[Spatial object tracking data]
====================

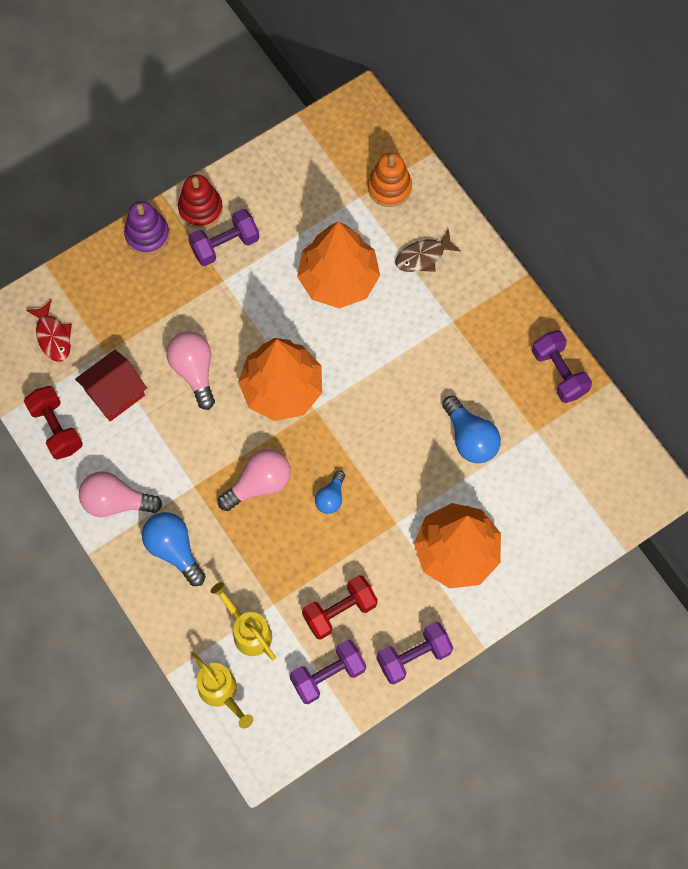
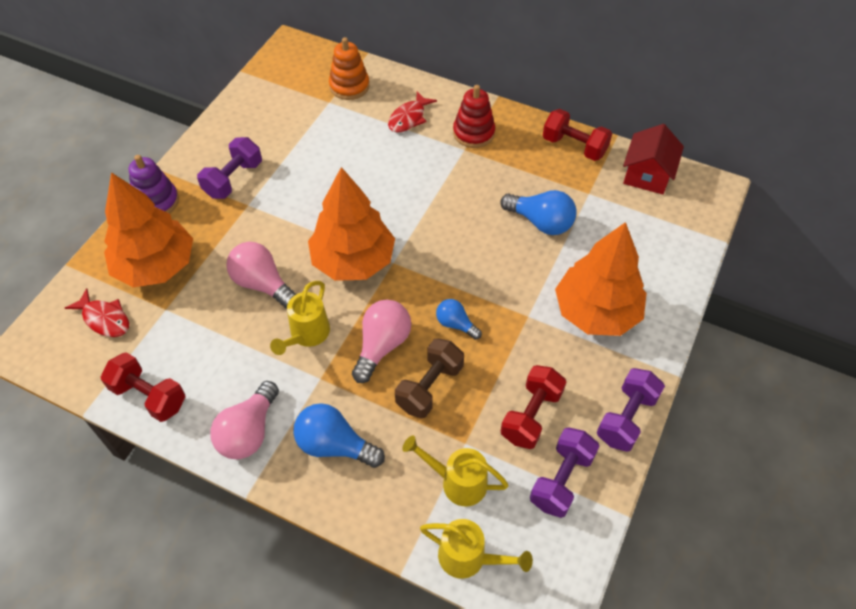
camera: 30 degrees left, 15 degrees down
(115, 393) = (194, 337): red house -> red house (647, 174)
(116, 501) = (249, 432): pink light bulb -> pink light bulb turned 45 degrees counterclockwise
(200, 209) = (195, 163): red stacking toy -> red stacking toy (473, 133)
(204, 440) = (307, 335): none -> yellow watering can
(275, 542) = (429, 387): none -> brown dumbbell
(331, 497) = (455, 324): blue light bulb -> blue light bulb turned 135 degrees clockwise
(338, 279) = (349, 161): orange tree -> orange tree (156, 266)
(423, 256) = (409, 118): brown fish -> red fish
(559, 372) = (574, 146): purple dumbbell -> red dumbbell

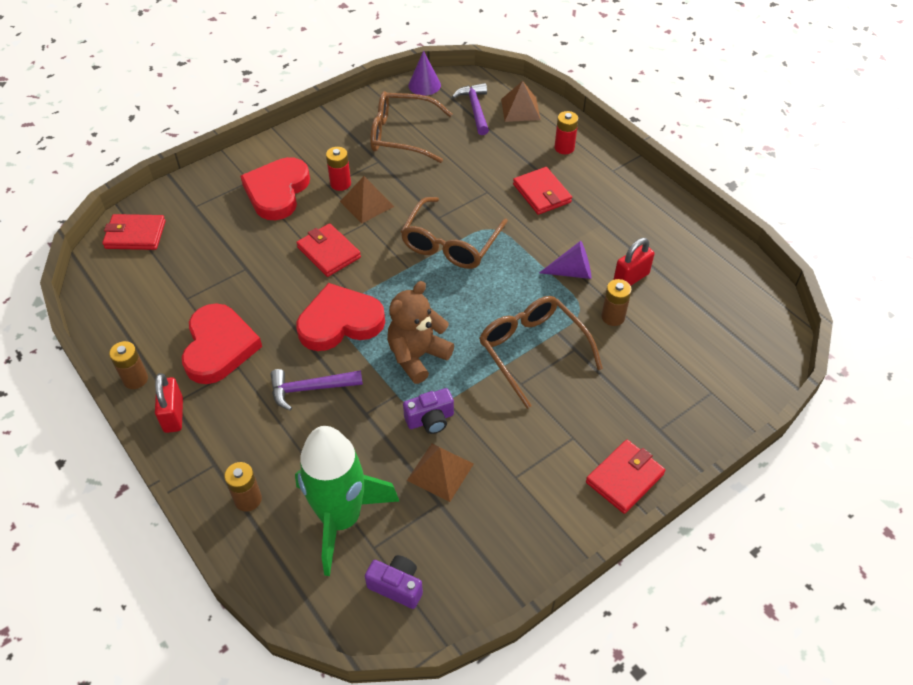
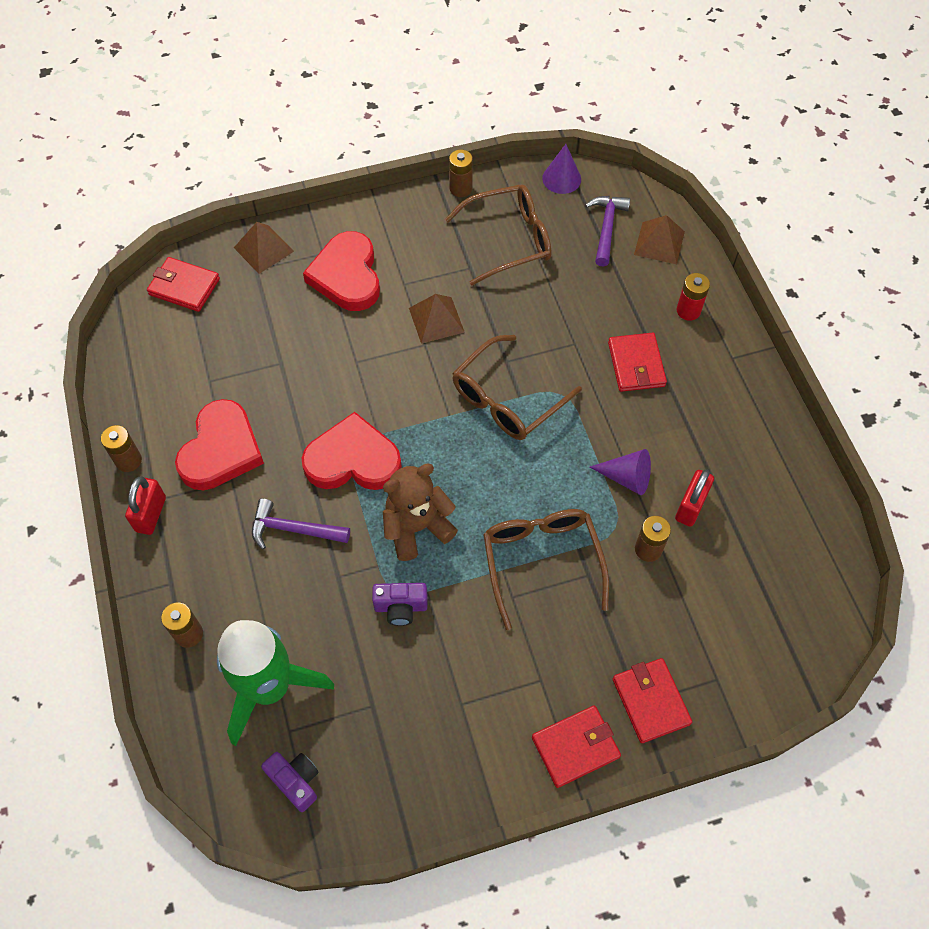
camera: 20 degrees right, 10 degrees up
(277, 192) = (347, 276): red heart -> red heart turned 45 degrees counterclockwise
(328, 252) = (373, 370): red wallet -> red wallet (650, 701)
(340, 184) = (418, 285): red battery -> none
(346, 110) = (460, 188): none -> brown battery
(401, 135) = (509, 240): brown glasses -> brown glasses turned 135 degrees clockwise
(440, 472) = (387, 671): brown pyramid -> brown pyramid (263, 249)
(631, 278) = (690, 506): red padlock -> red padlock turned 45 degrees counterclockwise

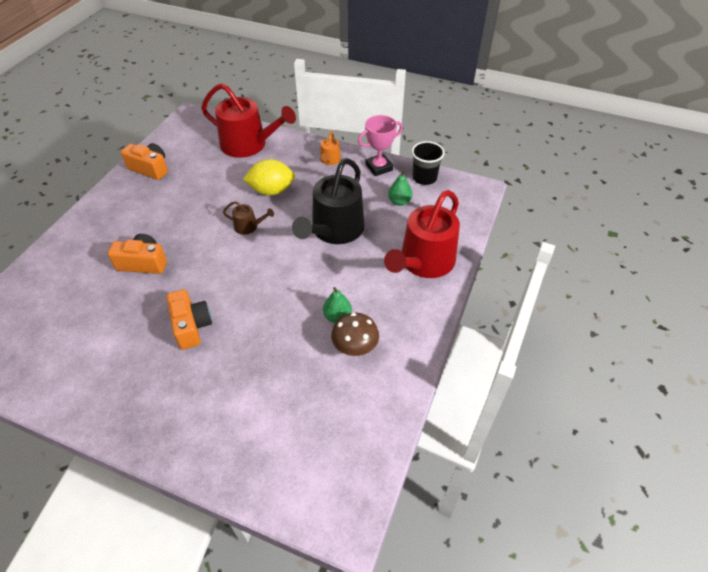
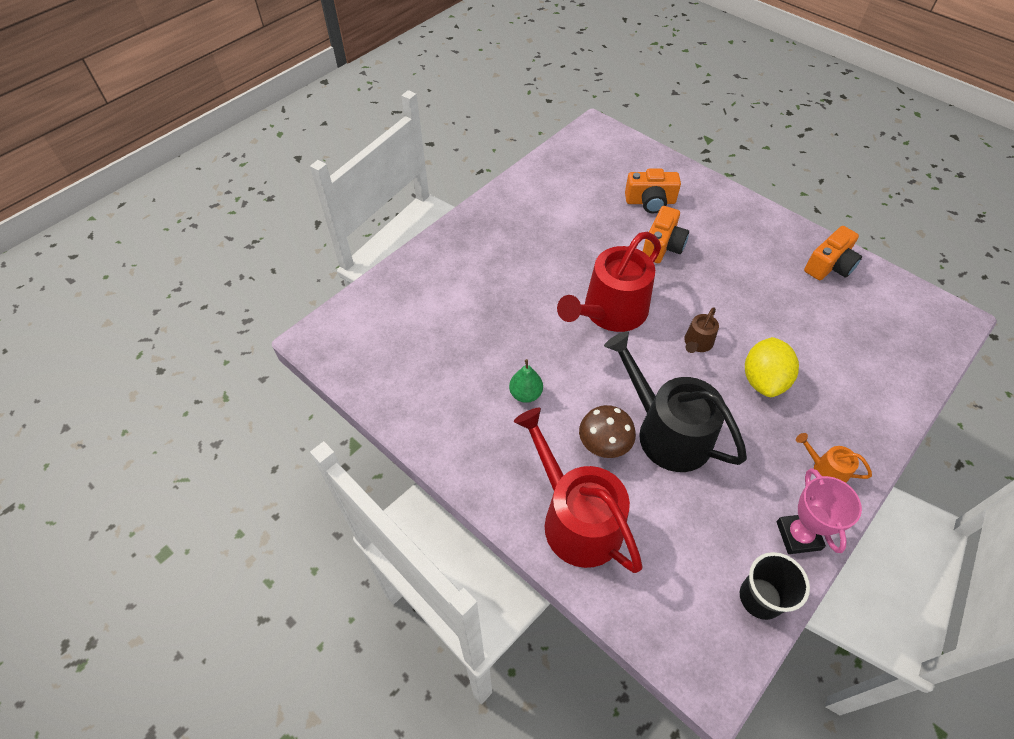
camera: 110 degrees right, 5 degrees up
(191, 326) = (563, 272): orange camera -> orange camera (650, 201)
(248, 145) = (876, 375): red watering can -> red watering can (610, 311)
(355, 348) = (477, 398): brown mushroom -> brown mushroom (603, 446)
(399, 202) = (707, 535): green pear -> none

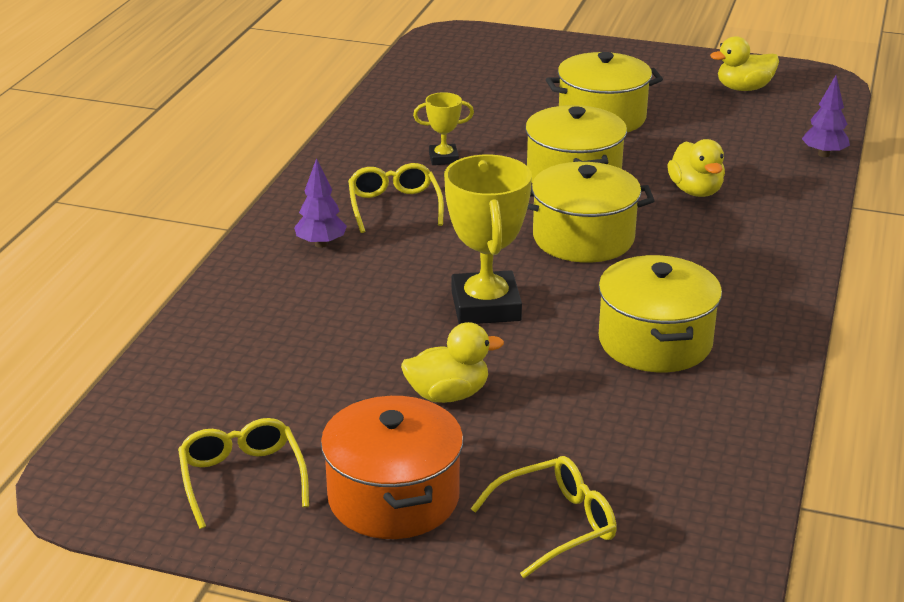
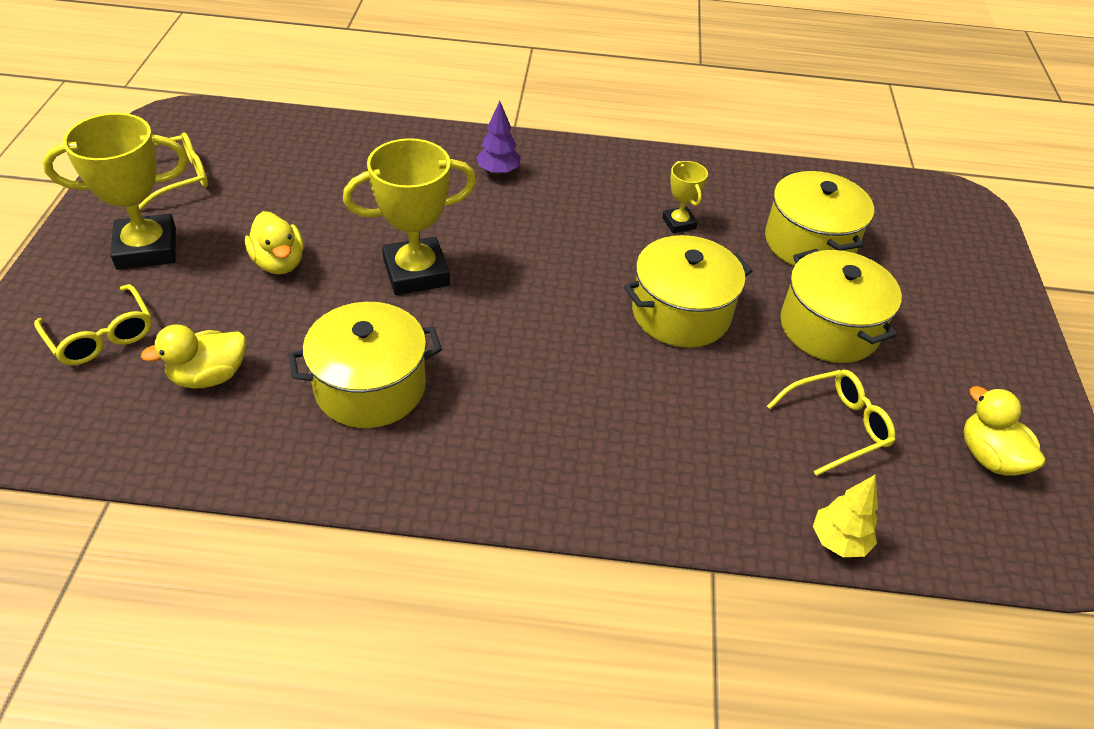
camera: 75 degrees right, 15 degrees up
(393, 497) = (146, 248): orange pot -> yellow trophy
(394, 206) = (575, 203): yellow glasses -> yellow glasses (836, 426)
(583, 238) = (553, 327): yellow pot -> yellow pot (809, 243)
(695, 191) = (686, 412): yellow duck -> yellow duck (209, 376)
(824, 154) = (838, 541): purple tree -> yellow tree

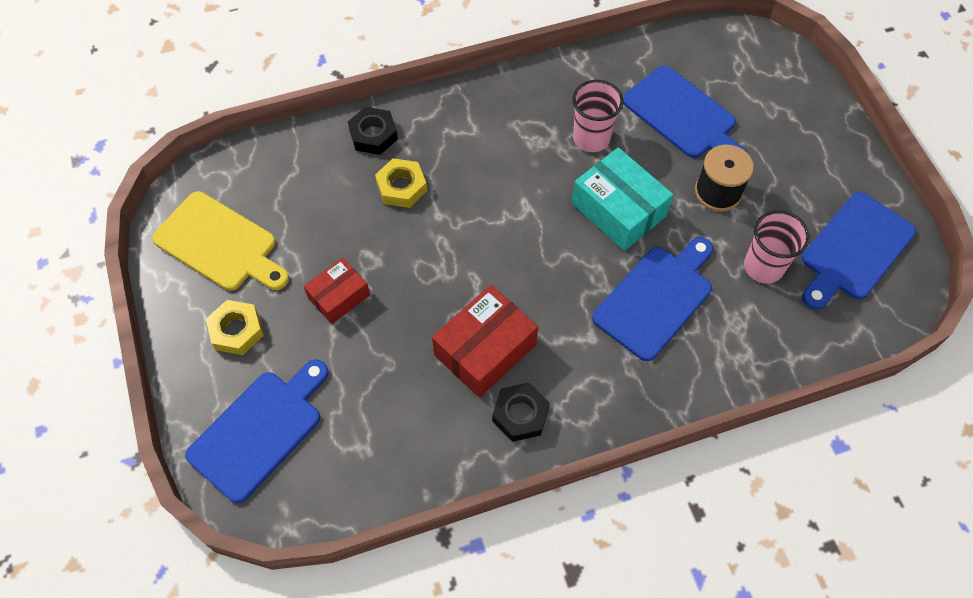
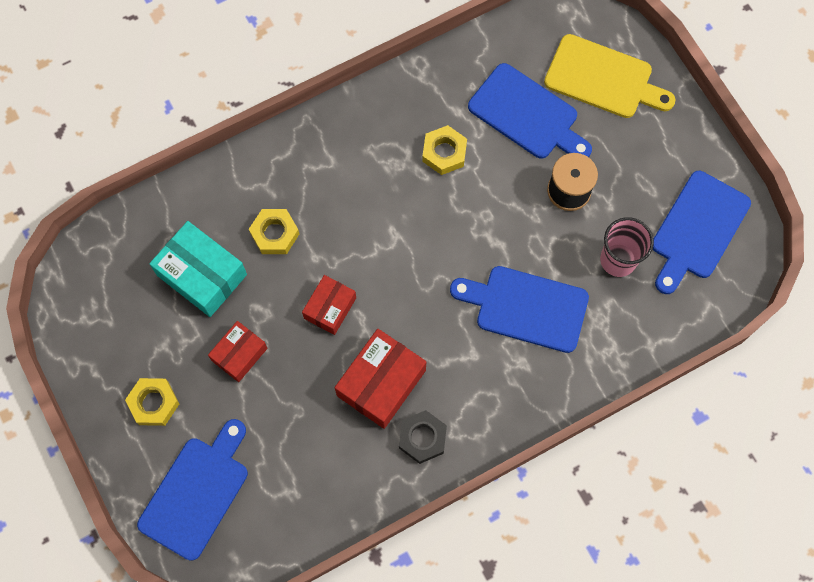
camera: 10 degrees left, 10 degrees up
(220, 244) = (117, 321): yellow cutting board -> yellow cutting board (603, 79)
(373, 135) = (237, 183): black nut -> none
(444, 266) = (330, 308): none -> red box
(591, 138) = (444, 153): pink cup -> yellow nut
(618, 210) = (480, 224): turquoise box -> turquoise box (202, 275)
(656, 298) = (526, 307): blue cutting board -> blue cutting board turned 105 degrees counterclockwise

====================

▶ _ASSIGNED TASK_
From the first line to the last, repeat the records exactly and skip the pictures.

▶ _RESULT BELOW_
camera: 30 degrees left, 15 degrees down
(115, 393) = (194, 337): red house -> red house (647, 174)
(116, 501) = (249, 432): pink light bulb -> pink light bulb turned 45 degrees counterclockwise
(200, 209) = (195, 163): red stacking toy -> red stacking toy (473, 133)
(204, 440) = (307, 335): none -> yellow watering can
(275, 542) = (429, 387): none -> brown dumbbell
(331, 497) = (455, 324): blue light bulb -> blue light bulb turned 135 degrees clockwise
(338, 279) = (349, 161): orange tree -> orange tree (156, 266)
(423, 256) = (409, 118): brown fish -> red fish
(559, 372) = (574, 146): purple dumbbell -> red dumbbell

camera: 20 degrees right, 10 degrees up
(277, 192) = (347, 276): red heart -> red heart turned 45 degrees counterclockwise
(328, 252) = (373, 370): red wallet -> red wallet (650, 701)
(340, 184) = (418, 285): red battery -> none
(346, 110) = (460, 188): none -> brown battery
(401, 135) = (509, 240): brown glasses -> brown glasses turned 135 degrees clockwise
(440, 472) = (387, 671): brown pyramid -> brown pyramid (263, 249)
(631, 278) = (690, 506): red padlock -> red padlock turned 45 degrees counterclockwise

camera: 110 degrees right, 5 degrees up
(191, 326) = (563, 272): orange camera -> orange camera (650, 201)
(248, 145) = (876, 375): red watering can -> red watering can (610, 311)
(355, 348) = (477, 398): brown mushroom -> brown mushroom (603, 446)
(399, 202) = (707, 535): green pear -> none

camera: 75 degrees right, 15 degrees up
(393, 497) = (146, 248): orange pot -> yellow trophy
(394, 206) = (575, 203): yellow glasses -> yellow glasses (836, 426)
(583, 238) = (553, 327): yellow pot -> yellow pot (809, 243)
(695, 191) = (686, 412): yellow duck -> yellow duck (209, 376)
(824, 154) = (838, 541): purple tree -> yellow tree

camera: 10 degrees left, 10 degrees up
(220, 244) = (117, 321): yellow cutting board -> yellow cutting board (603, 79)
(373, 135) = (237, 183): black nut -> none
(444, 266) = (330, 308): none -> red box
(591, 138) = (444, 153): pink cup -> yellow nut
(618, 210) = (480, 224): turquoise box -> turquoise box (202, 275)
(656, 298) = (526, 307): blue cutting board -> blue cutting board turned 105 degrees counterclockwise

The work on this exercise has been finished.